▸ Provided data:
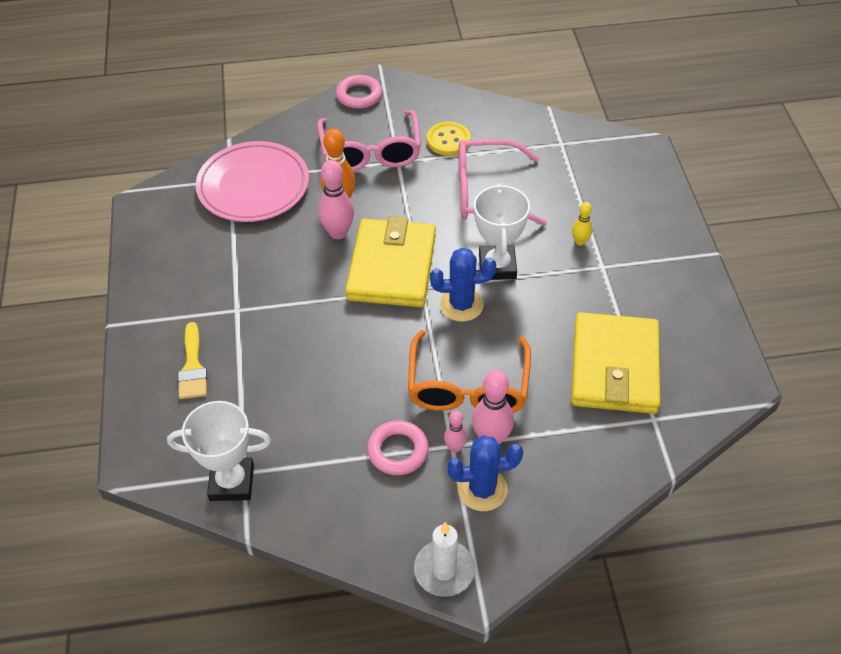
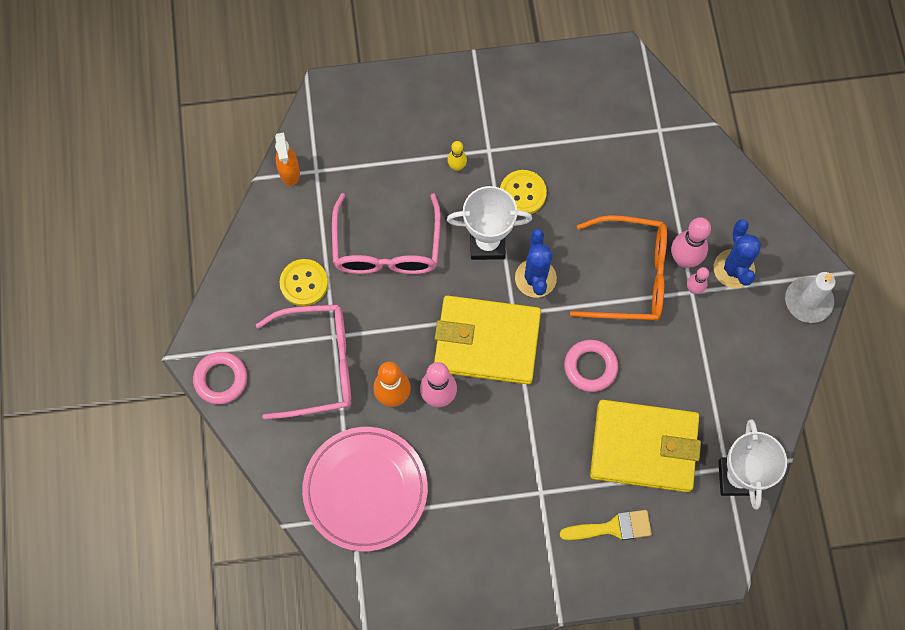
camera: 90 degrees left, 20 degrees up
(398, 451) = (699, 336): pink ring -> pink ring (590, 367)
(556, 294) = (522, 193): none -> yellow button
(557, 126) = (289, 172): none -> orange spray bottle
(614, 367) = (606, 153): yellow wallet -> yellow wallet (643, 447)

▸ What you need to do: Your copy must reproduce the entries above in full, without their pictures.

▸ Finished exercise:
camera: 90 degrees left, 20 degrees up
(398, 451) = (699, 336): pink ring -> pink ring (590, 367)
(556, 294) = (522, 193): none -> yellow button
(557, 126) = (289, 172): none -> orange spray bottle
(614, 367) = (606, 153): yellow wallet -> yellow wallet (643, 447)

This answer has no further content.